### TASK INPUTS
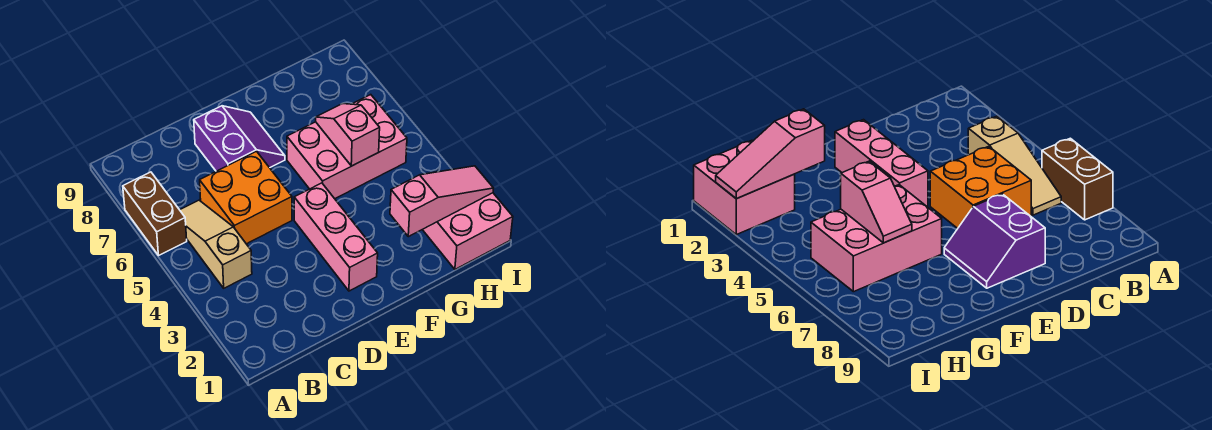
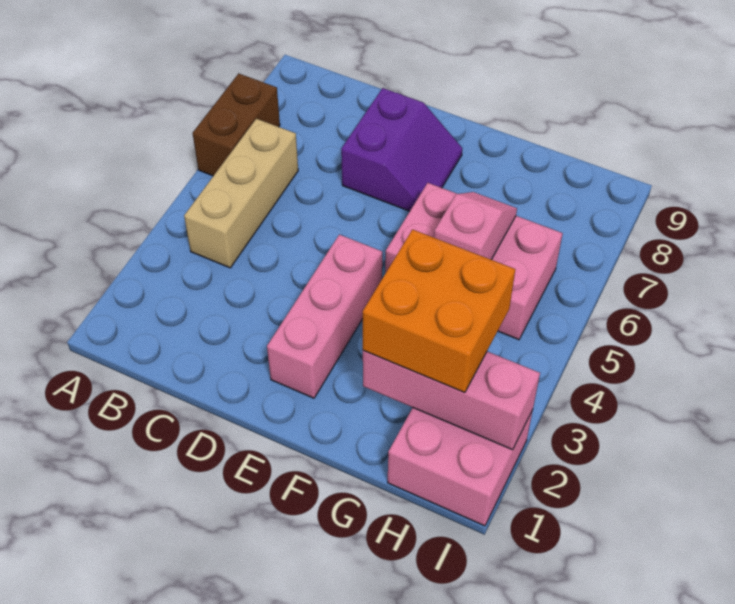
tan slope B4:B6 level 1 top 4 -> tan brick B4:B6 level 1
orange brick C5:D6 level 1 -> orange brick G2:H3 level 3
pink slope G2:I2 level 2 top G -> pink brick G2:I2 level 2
* * *
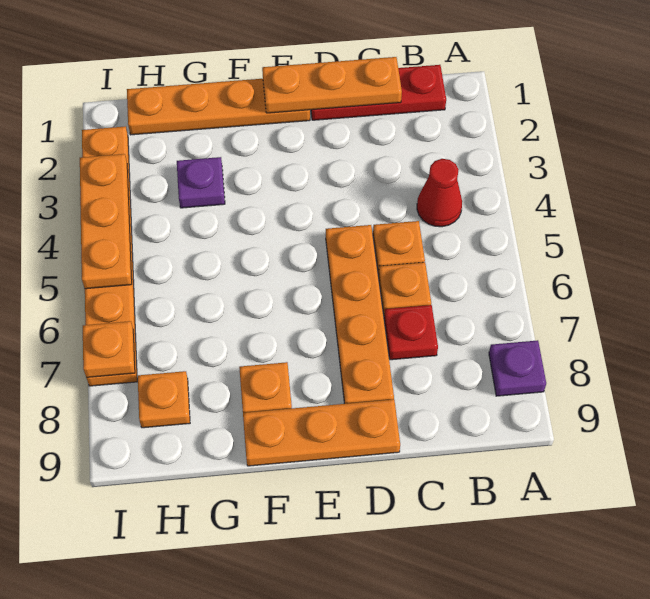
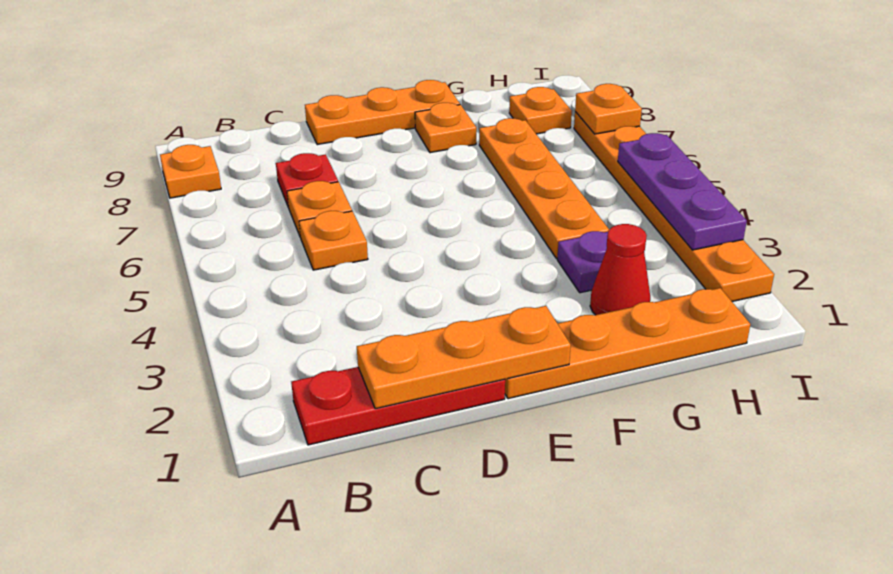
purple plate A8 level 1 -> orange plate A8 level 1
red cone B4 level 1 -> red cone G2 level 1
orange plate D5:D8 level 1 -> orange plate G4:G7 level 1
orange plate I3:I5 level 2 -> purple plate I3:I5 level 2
* * *
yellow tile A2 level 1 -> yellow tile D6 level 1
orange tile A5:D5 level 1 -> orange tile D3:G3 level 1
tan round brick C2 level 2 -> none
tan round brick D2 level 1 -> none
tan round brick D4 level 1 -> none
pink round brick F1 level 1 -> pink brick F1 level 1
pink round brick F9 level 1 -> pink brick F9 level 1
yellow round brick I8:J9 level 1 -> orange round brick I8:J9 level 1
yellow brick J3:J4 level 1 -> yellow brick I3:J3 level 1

### EXERCISE PROMPT
Search the data for the string "purple" and copy every line where it appears.

### REPLY
purple plate A8 level 1 -> orange plate A8 level 1
orange plate I3:I5 level 2 -> purple plate I3:I5 level 2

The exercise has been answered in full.